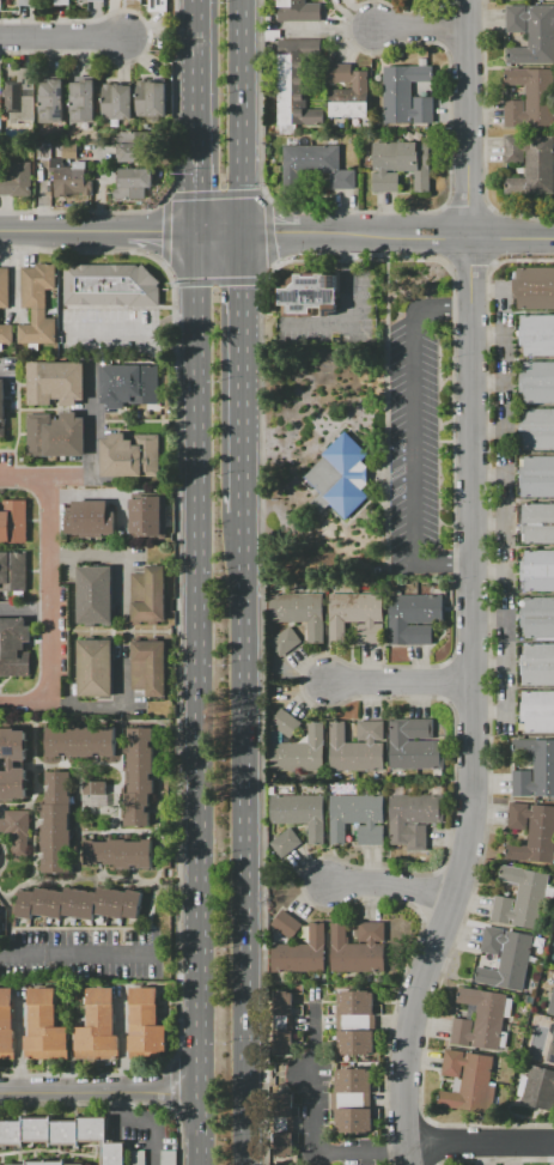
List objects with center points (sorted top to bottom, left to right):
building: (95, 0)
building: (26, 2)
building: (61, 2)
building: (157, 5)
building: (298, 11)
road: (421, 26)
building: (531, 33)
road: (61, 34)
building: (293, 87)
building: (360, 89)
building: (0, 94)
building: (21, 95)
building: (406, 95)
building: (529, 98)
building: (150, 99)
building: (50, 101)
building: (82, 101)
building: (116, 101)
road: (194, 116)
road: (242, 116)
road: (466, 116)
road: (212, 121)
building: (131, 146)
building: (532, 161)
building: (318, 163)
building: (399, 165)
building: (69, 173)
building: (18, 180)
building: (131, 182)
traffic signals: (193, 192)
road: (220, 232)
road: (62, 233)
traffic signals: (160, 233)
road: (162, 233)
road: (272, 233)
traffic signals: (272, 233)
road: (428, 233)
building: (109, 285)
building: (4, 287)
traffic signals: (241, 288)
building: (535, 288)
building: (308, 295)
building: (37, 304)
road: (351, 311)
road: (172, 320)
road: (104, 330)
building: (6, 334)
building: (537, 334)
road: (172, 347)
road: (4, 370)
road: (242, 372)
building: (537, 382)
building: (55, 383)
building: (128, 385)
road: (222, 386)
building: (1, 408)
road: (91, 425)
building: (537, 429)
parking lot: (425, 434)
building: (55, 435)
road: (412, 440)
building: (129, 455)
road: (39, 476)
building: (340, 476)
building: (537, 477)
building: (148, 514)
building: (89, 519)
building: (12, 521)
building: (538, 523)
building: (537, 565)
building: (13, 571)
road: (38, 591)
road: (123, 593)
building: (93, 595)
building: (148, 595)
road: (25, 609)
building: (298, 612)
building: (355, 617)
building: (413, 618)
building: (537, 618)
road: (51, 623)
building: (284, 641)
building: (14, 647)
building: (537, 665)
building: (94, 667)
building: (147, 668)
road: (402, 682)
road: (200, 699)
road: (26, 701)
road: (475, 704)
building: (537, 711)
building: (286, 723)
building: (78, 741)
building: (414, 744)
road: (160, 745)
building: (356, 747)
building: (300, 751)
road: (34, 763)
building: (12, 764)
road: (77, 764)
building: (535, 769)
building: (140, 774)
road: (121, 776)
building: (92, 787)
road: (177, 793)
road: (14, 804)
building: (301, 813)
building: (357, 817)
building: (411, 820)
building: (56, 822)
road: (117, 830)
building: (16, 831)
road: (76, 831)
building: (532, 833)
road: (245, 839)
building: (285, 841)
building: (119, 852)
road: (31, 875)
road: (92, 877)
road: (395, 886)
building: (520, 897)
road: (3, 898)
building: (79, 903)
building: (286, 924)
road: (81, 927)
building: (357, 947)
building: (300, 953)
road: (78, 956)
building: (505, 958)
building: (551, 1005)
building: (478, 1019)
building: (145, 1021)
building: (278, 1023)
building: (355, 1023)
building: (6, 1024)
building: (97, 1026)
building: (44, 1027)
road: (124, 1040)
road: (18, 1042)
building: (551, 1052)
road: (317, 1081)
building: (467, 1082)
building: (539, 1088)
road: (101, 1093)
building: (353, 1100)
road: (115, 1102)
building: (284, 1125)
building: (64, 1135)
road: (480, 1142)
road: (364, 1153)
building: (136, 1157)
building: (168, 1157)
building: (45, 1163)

* * * * * * *

Copy out every entry above word for word; omit the images.

List objects with center points (sorted top to bottom, left to right):
building: (95, 0)
building: (26, 2)
building: (61, 2)
building: (157, 5)
building: (298, 11)
road: (421, 26)
building: (531, 33)
road: (61, 34)
building: (293, 87)
building: (360, 89)
building: (0, 94)
building: (21, 95)
building: (406, 95)
building: (529, 98)
building: (150, 99)
building: (50, 101)
building: (82, 101)
building: (116, 101)
road: (194, 116)
road: (242, 116)
road: (466, 116)
road: (212, 121)
building: (131, 146)
building: (532, 161)
building: (318, 163)
building: (399, 165)
building: (69, 173)
building: (18, 180)
building: (131, 182)
traffic signals: (193, 192)
road: (220, 232)
road: (62, 233)
traffic signals: (160, 233)
road: (162, 233)
road: (272, 233)
traffic signals: (272, 233)
road: (428, 233)
building: (109, 285)
building: (4, 287)
traffic signals: (241, 288)
building: (535, 288)
building: (308, 295)
building: (37, 304)
road: (351, 311)
road: (172, 320)
road: (104, 330)
building: (6, 334)
building: (537, 334)
road: (172, 347)
road: (4, 370)
road: (242, 372)
building: (537, 382)
building: (55, 383)
building: (128, 385)
road: (222, 386)
building: (1, 408)
road: (91, 425)
building: (537, 429)
parking lot: (425, 434)
building: (55, 435)
road: (412, 440)
building: (129, 455)
road: (39, 476)
building: (340, 476)
building: (537, 477)
building: (148, 514)
building: (89, 519)
building: (12, 521)
building: (538, 523)
building: (537, 565)
building: (13, 571)
road: (38, 591)
road: (123, 593)
building: (93, 595)
building: (148, 595)
road: (25, 609)
building: (298, 612)
building: (355, 617)
building: (413, 618)
building: (537, 618)
road: (51, 623)
building: (284, 641)
building: (14, 647)
building: (537, 665)
building: (94, 667)
building: (147, 668)
road: (402, 682)
road: (200, 699)
road: (26, 701)
road: (475, 704)
building: (537, 711)
building: (286, 723)
building: (78, 741)
building: (414, 744)
road: (160, 745)
building: (356, 747)
building: (300, 751)
road: (34, 763)
building: (12, 764)
road: (77, 764)
building: (535, 769)
building: (140, 774)
road: (121, 776)
building: (92, 787)
road: (177, 793)
road: (14, 804)
building: (301, 813)
building: (357, 817)
building: (411, 820)
building: (56, 822)
road: (117, 830)
building: (16, 831)
road: (76, 831)
building: (532, 833)
road: (245, 839)
building: (285, 841)
building: (119, 852)
road: (31, 875)
road: (92, 877)
road: (395, 886)
building: (520, 897)
road: (3, 898)
building: (79, 903)
building: (286, 924)
road: (81, 927)
building: (357, 947)
building: (300, 953)
road: (78, 956)
building: (505, 958)
building: (551, 1005)
building: (478, 1019)
building: (145, 1021)
building: (278, 1023)
building: (355, 1023)
building: (6, 1024)
building: (97, 1026)
building: (44, 1027)
road: (124, 1040)
road: (18, 1042)
building: (551, 1052)
road: (317, 1081)
building: (467, 1082)
building: (539, 1088)
road: (101, 1093)
building: (353, 1100)
road: (115, 1102)
building: (284, 1125)
building: (64, 1135)
road: (480, 1142)
road: (364, 1153)
building: (136, 1157)
building: (168, 1157)
building: (45, 1163)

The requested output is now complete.